EXERCISE REQUIREMENTS. Pictures aside, print all of the data below exactly as written.

[Dataset excerpts]
• • • •

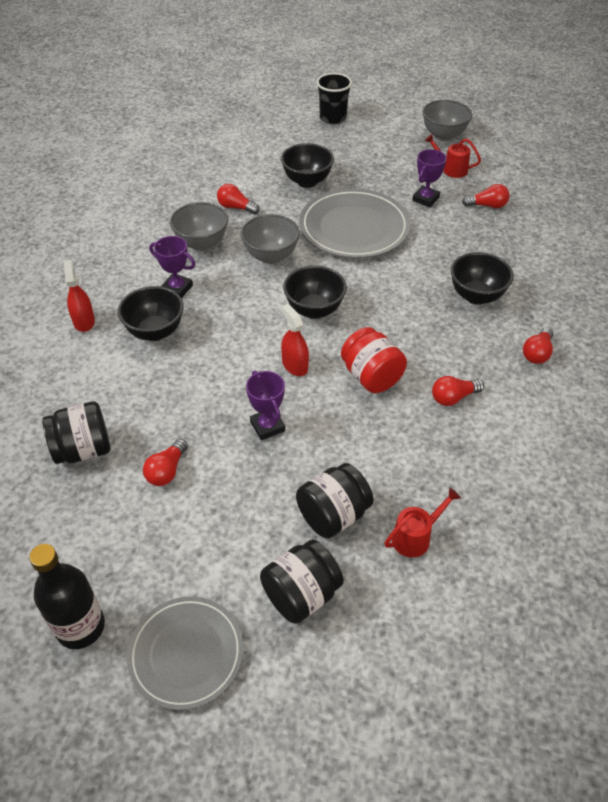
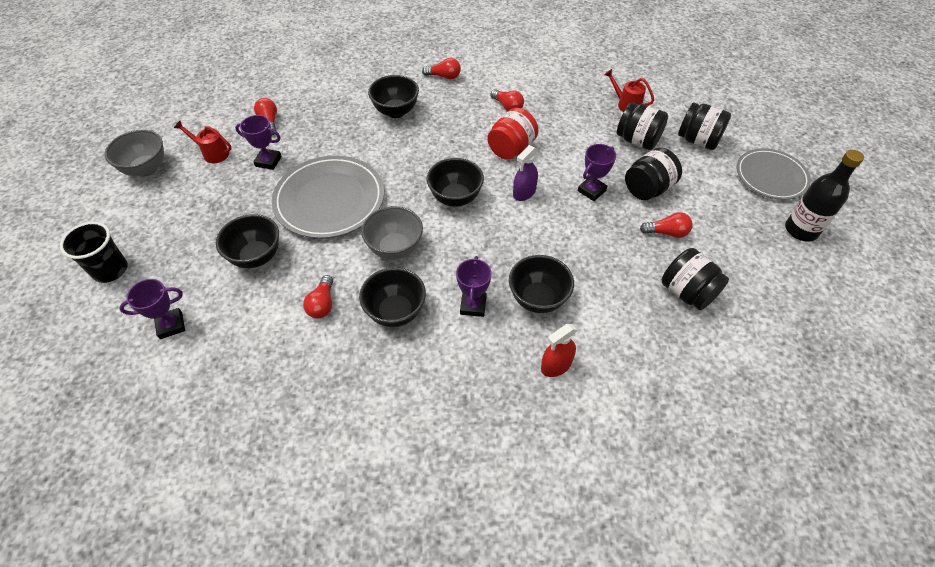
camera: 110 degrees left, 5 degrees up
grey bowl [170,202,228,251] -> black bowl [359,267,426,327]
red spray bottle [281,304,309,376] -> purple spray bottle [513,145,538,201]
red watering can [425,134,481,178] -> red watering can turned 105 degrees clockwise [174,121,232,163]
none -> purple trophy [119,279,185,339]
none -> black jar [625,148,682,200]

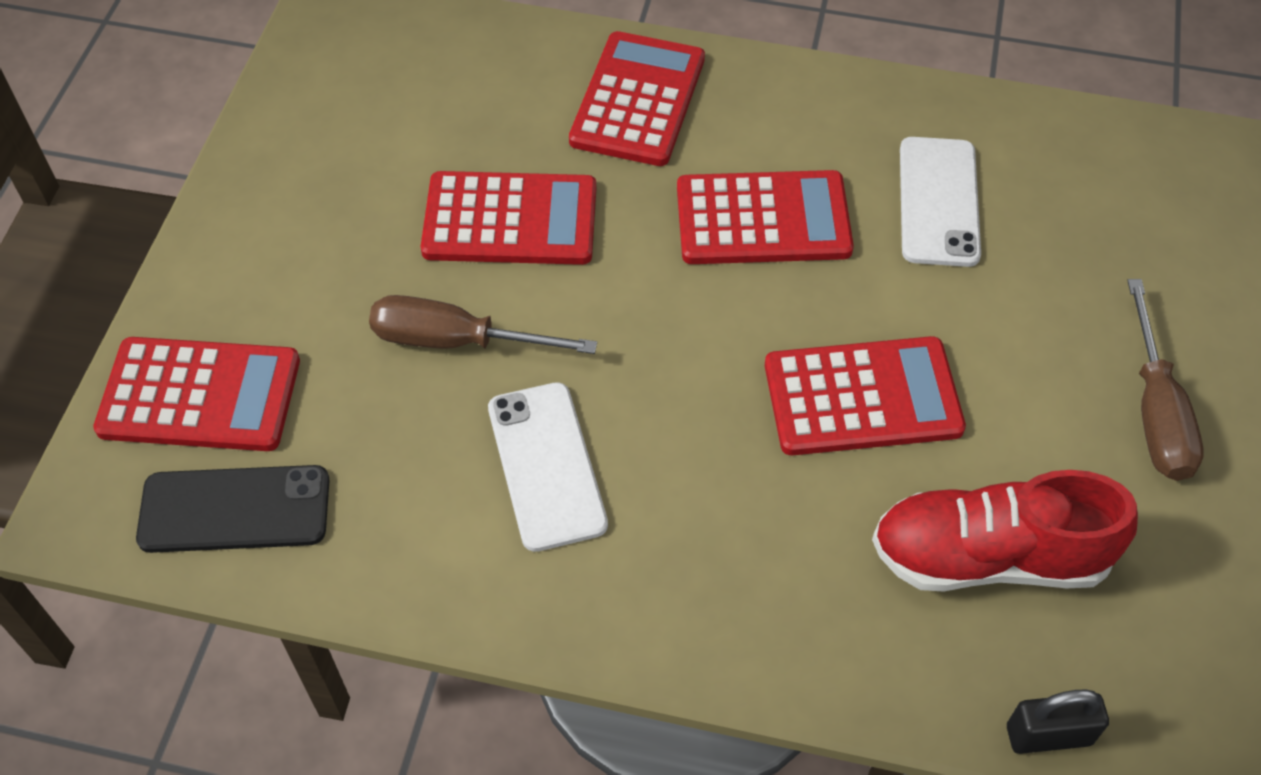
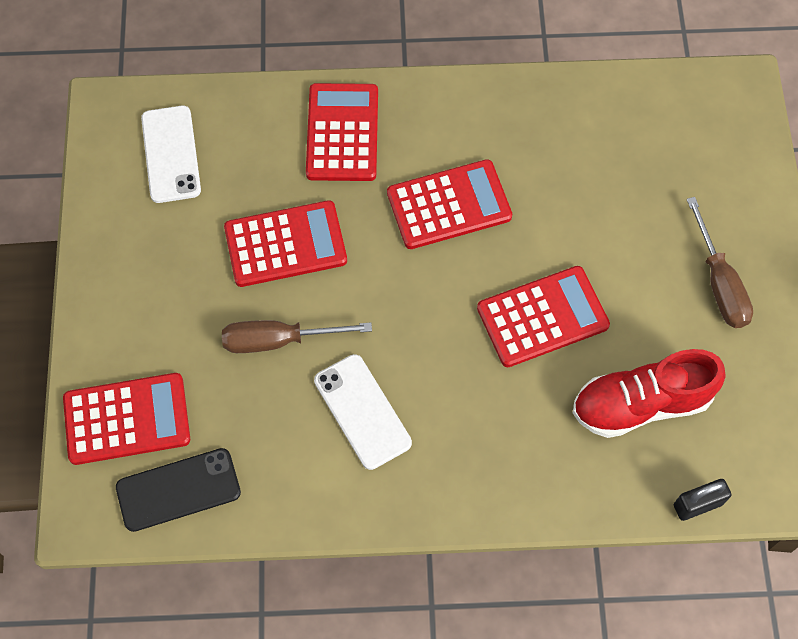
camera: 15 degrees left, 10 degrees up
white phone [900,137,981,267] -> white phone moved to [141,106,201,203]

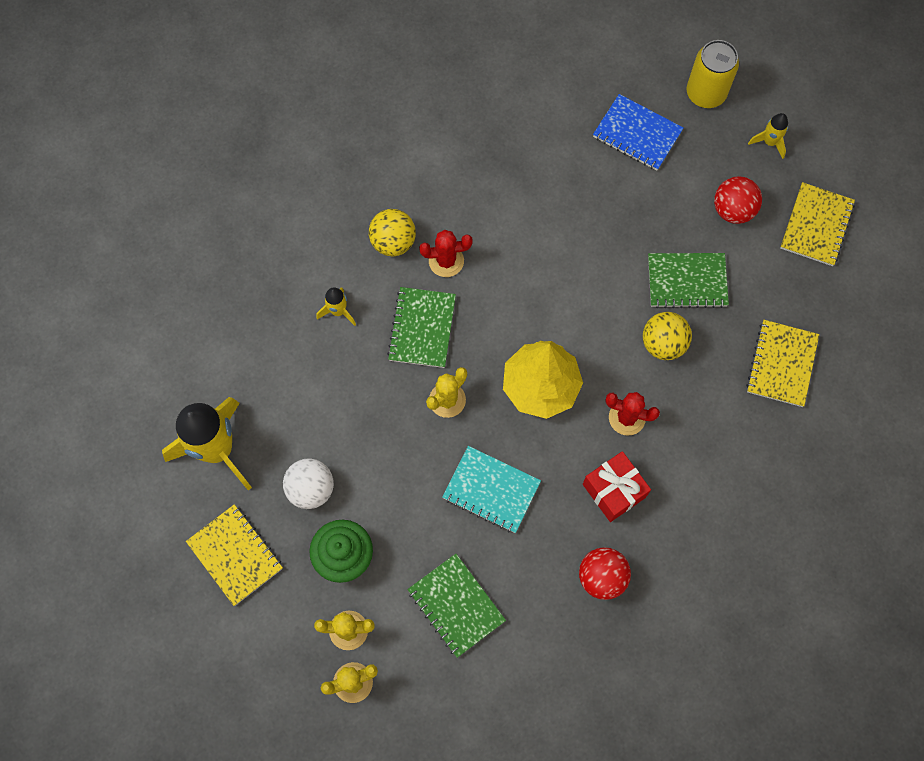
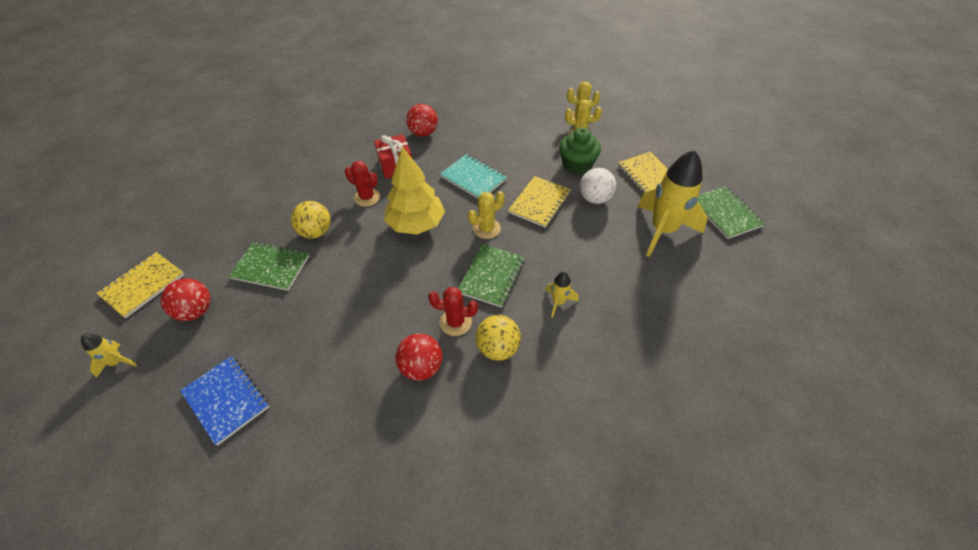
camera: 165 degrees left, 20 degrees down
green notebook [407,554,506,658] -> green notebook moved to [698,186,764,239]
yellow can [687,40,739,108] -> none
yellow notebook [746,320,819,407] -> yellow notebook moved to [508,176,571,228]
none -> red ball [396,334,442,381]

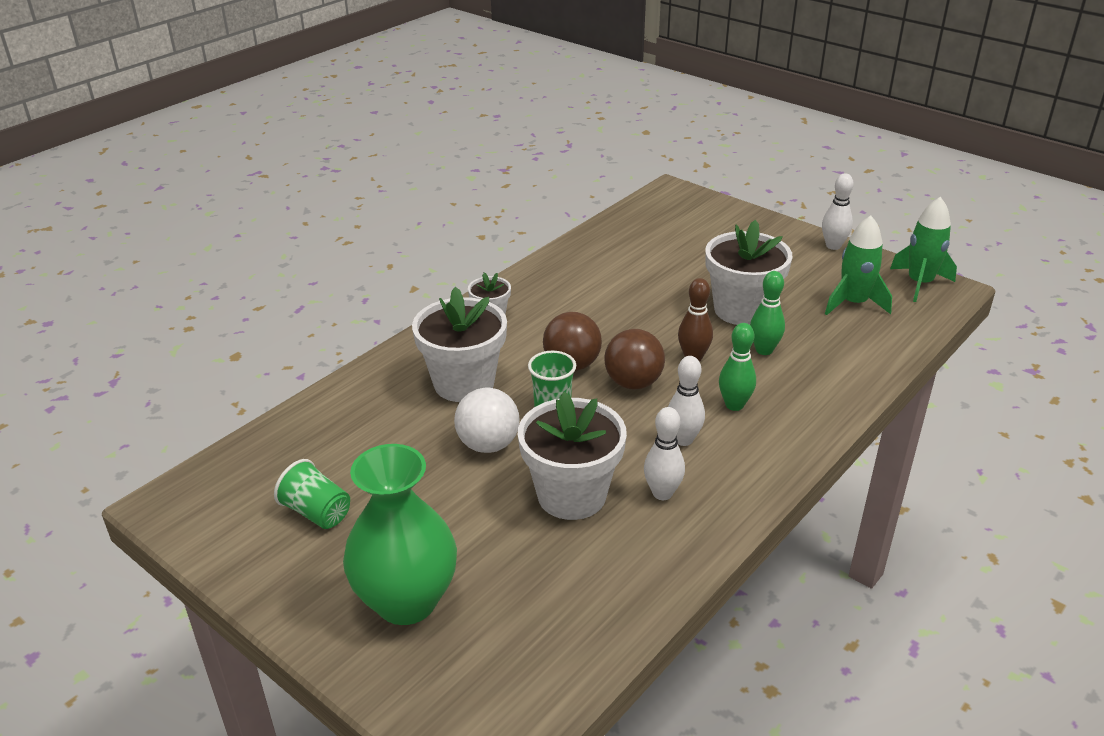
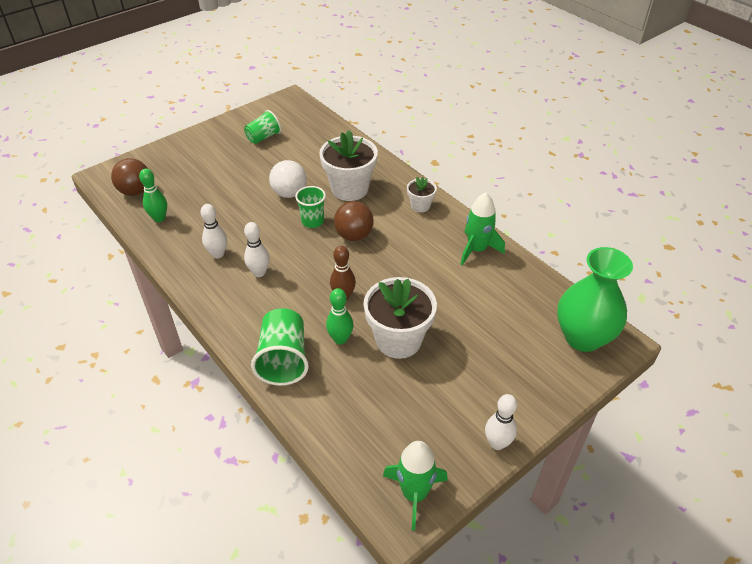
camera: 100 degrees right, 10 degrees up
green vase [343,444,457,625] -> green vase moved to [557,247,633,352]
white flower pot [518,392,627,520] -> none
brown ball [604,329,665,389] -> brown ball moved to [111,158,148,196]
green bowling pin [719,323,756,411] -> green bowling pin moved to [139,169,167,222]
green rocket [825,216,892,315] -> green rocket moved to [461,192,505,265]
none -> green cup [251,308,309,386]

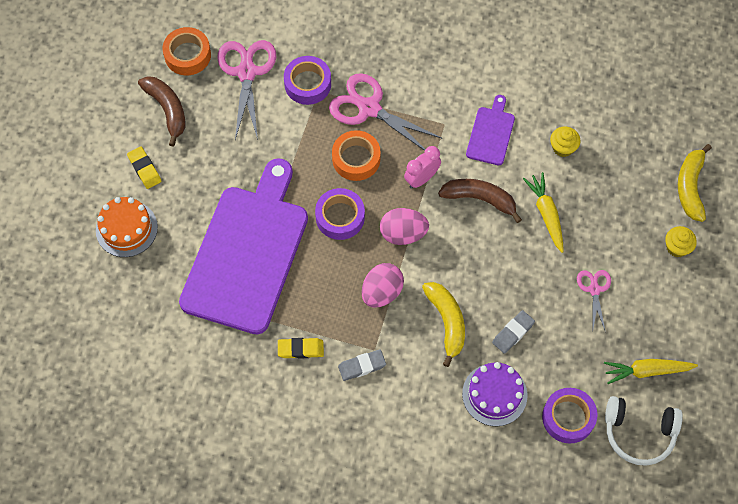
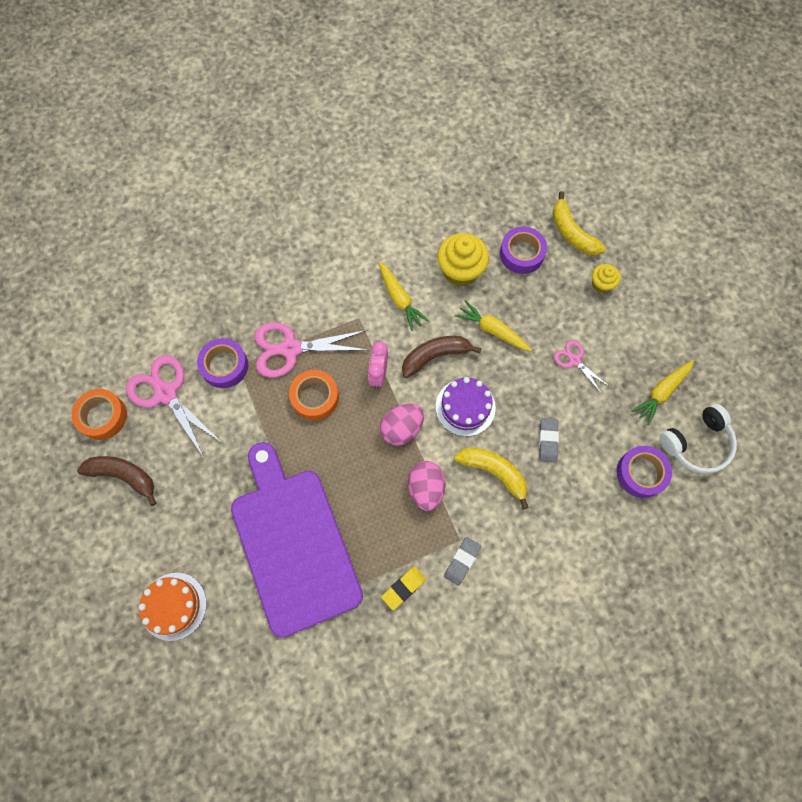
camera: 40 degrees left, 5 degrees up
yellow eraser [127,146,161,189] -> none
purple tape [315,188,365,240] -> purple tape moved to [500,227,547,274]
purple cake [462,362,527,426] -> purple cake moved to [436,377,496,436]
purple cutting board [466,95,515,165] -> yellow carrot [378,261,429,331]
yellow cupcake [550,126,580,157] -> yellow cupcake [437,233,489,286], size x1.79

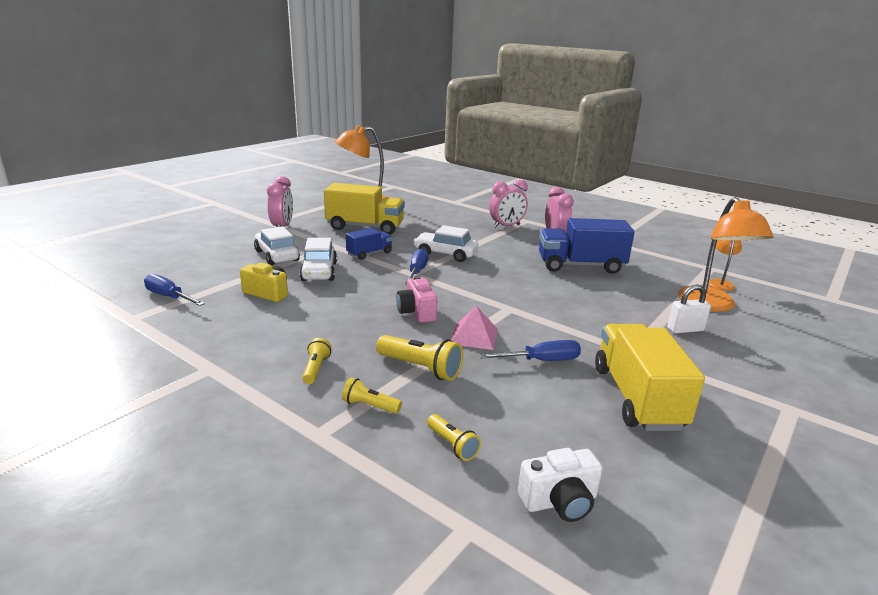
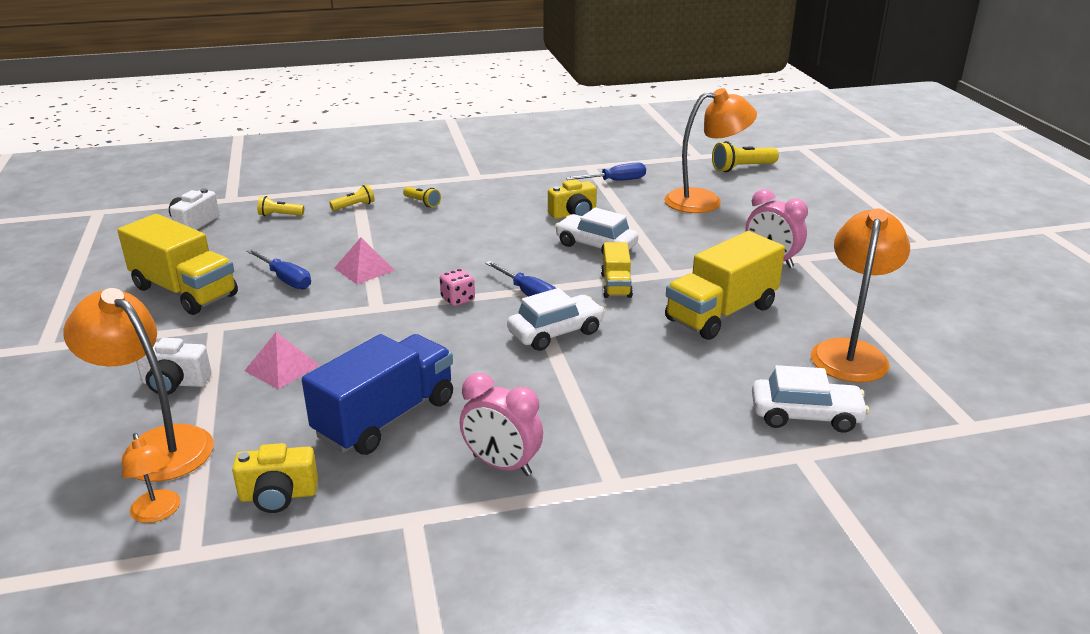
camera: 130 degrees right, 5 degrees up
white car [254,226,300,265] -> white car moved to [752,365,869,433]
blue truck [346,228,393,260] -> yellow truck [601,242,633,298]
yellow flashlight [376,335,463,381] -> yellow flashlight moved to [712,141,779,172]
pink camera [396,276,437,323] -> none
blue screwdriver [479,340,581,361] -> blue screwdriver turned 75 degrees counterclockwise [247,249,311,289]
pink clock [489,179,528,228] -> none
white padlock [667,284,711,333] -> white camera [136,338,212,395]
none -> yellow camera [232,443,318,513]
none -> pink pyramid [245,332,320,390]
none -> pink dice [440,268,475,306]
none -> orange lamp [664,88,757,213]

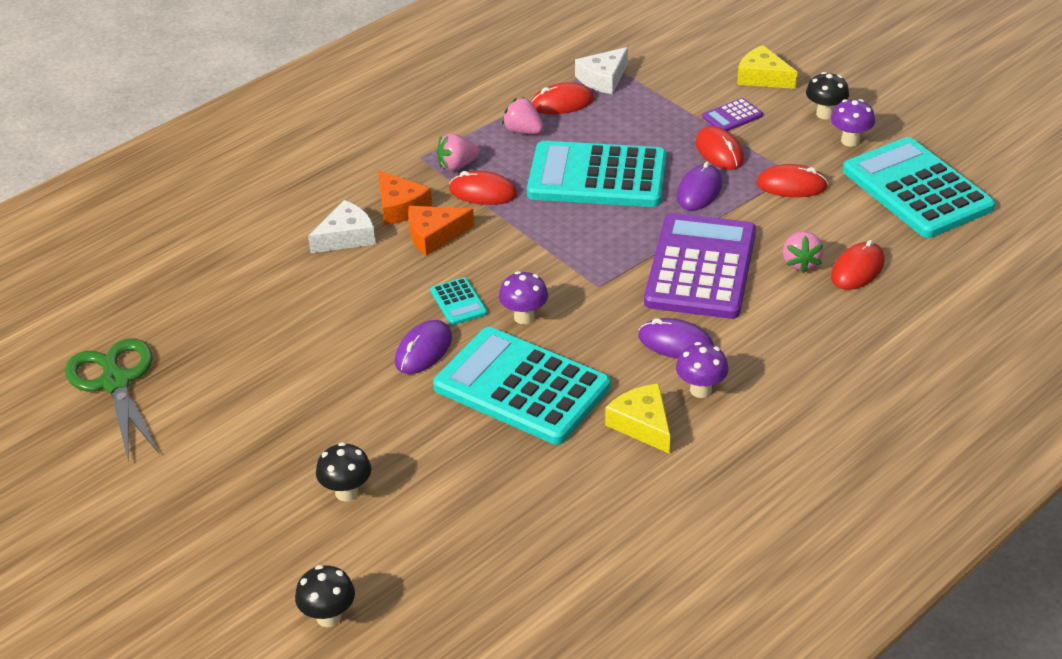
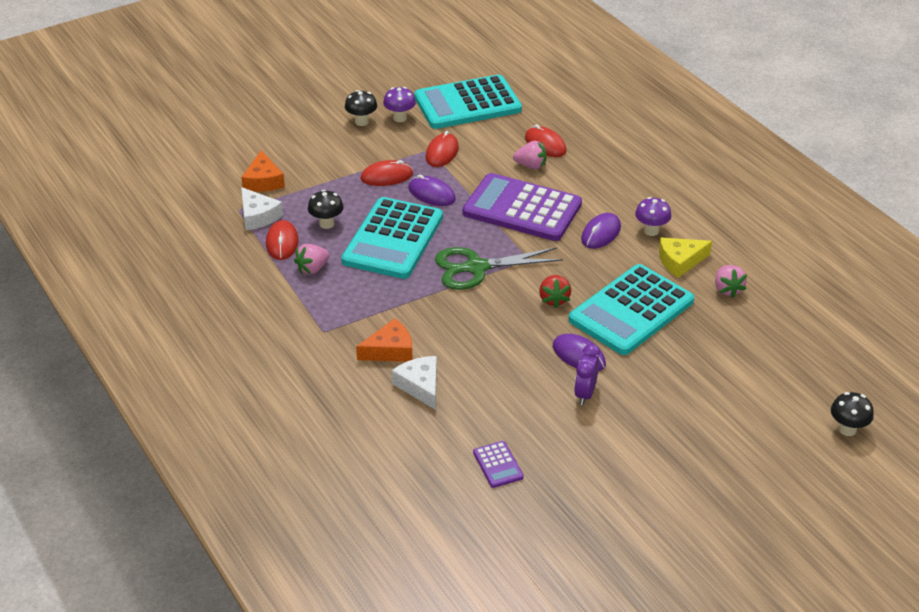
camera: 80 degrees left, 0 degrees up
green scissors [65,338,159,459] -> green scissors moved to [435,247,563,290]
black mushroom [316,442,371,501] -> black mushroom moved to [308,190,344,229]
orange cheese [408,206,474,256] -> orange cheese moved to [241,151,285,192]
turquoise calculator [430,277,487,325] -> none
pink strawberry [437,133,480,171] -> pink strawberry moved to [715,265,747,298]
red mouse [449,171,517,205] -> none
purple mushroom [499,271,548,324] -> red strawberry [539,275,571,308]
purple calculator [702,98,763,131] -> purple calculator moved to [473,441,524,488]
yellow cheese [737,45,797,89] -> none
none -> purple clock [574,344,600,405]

• • • •

RESULT FOR THIS TASK.
camera: 110 degrees left, 5 degrees up
grey bowl [170,202,228,251] -> black bowl [359,267,426,327]
red spray bottle [281,304,309,376] -> purple spray bottle [513,145,538,201]
red watering can [425,134,481,178] -> red watering can turned 105 degrees clockwise [174,121,232,163]
none -> purple trophy [119,279,185,339]
none -> black jar [625,148,682,200]

camera: 15 degrees left, 10 degrees up
white phone [900,137,981,267] -> white phone moved to [141,106,201,203]

camera: 165 degrees left, 20 degrees down
green notebook [407,554,506,658] -> green notebook moved to [698,186,764,239]
yellow can [687,40,739,108] -> none
yellow notebook [746,320,819,407] -> yellow notebook moved to [508,176,571,228]
none -> red ball [396,334,442,381]

camera: 100 degrees right, 10 degrees up
green vase [343,444,457,625] -> green vase moved to [557,247,633,352]
white flower pot [518,392,627,520] -> none
brown ball [604,329,665,389] -> brown ball moved to [111,158,148,196]
green bowling pin [719,323,756,411] -> green bowling pin moved to [139,169,167,222]
green rocket [825,216,892,315] -> green rocket moved to [461,192,505,265]
none -> green cup [251,308,309,386]

camera: 40 degrees left, 5 degrees up
yellow eraser [127,146,161,189] -> none
purple tape [315,188,365,240] -> purple tape moved to [500,227,547,274]
purple cake [462,362,527,426] -> purple cake moved to [436,377,496,436]
purple cutting board [466,95,515,165] -> yellow carrot [378,261,429,331]
yellow cupcake [550,126,580,157] -> yellow cupcake [437,233,489,286], size x1.79

camera: 130 degrees right, 5 degrees up
white car [254,226,300,265] -> white car moved to [752,365,869,433]
blue truck [346,228,393,260] -> yellow truck [601,242,633,298]
yellow flashlight [376,335,463,381] -> yellow flashlight moved to [712,141,779,172]
pink camera [396,276,437,323] -> none
blue screwdriver [479,340,581,361] -> blue screwdriver turned 75 degrees counterclockwise [247,249,311,289]
pink clock [489,179,528,228] -> none
white padlock [667,284,711,333] -> white camera [136,338,212,395]
none -> yellow camera [232,443,318,513]
none -> pink pyramid [245,332,320,390]
none -> pink dice [440,268,475,306]
none -> orange lamp [664,88,757,213]

camera: 80 degrees left, 0 degrees up
green scissors [65,338,159,459] -> green scissors moved to [435,247,563,290]
black mushroom [316,442,371,501] -> black mushroom moved to [308,190,344,229]
orange cheese [408,206,474,256] -> orange cheese moved to [241,151,285,192]
turquoise calculator [430,277,487,325] -> none
pink strawberry [437,133,480,171] -> pink strawberry moved to [715,265,747,298]
red mouse [449,171,517,205] -> none
purple mushroom [499,271,548,324] -> red strawberry [539,275,571,308]
purple calculator [702,98,763,131] -> purple calculator moved to [473,441,524,488]
yellow cheese [737,45,797,89] -> none
none -> purple clock [574,344,600,405]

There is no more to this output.